(Object change listings)

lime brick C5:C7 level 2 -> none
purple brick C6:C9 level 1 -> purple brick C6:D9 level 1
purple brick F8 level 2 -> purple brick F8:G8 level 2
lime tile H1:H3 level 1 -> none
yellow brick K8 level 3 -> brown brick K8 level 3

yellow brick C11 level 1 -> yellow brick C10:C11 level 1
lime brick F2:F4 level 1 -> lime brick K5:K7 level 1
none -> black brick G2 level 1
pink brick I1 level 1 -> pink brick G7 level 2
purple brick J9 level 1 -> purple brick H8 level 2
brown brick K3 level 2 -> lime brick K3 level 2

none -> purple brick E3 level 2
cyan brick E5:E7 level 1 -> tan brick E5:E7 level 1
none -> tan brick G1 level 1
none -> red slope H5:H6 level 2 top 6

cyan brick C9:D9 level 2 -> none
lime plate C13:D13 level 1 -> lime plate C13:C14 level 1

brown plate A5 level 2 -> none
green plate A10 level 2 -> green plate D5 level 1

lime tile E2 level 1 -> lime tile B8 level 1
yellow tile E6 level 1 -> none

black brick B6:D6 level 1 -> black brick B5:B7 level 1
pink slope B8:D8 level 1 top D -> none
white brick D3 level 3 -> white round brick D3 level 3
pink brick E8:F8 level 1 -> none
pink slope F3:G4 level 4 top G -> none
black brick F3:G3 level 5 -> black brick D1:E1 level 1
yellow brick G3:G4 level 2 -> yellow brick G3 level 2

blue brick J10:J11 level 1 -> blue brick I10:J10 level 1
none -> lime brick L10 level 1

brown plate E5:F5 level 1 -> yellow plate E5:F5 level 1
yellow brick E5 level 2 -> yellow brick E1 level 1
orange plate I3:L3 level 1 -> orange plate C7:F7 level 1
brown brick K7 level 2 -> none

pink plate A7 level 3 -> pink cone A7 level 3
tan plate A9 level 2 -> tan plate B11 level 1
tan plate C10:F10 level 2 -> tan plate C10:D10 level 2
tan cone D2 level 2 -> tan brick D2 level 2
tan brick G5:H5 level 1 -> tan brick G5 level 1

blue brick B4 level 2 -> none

**Exercise prompt:**
In your answer, include only the lines above starting at the line that holds "blue brick J10:J11" and ending at the line that holds "tan plate C10:F10", copied exactly.

**Task response:**
blue brick J10:J11 level 1 -> blue brick I10:J10 level 1
none -> lime brick L10 level 1

brown plate E5:F5 level 1 -> yellow plate E5:F5 level 1
yellow brick E5 level 2 -> yellow brick E1 level 1
orange plate I3:L3 level 1 -> orange plate C7:F7 level 1
brown brick K7 level 2 -> none

pink plate A7 level 3 -> pink cone A7 level 3
tan plate A9 level 2 -> tan plate B11 level 1
tan plate C10:F10 level 2 -> tan plate C10:D10 level 2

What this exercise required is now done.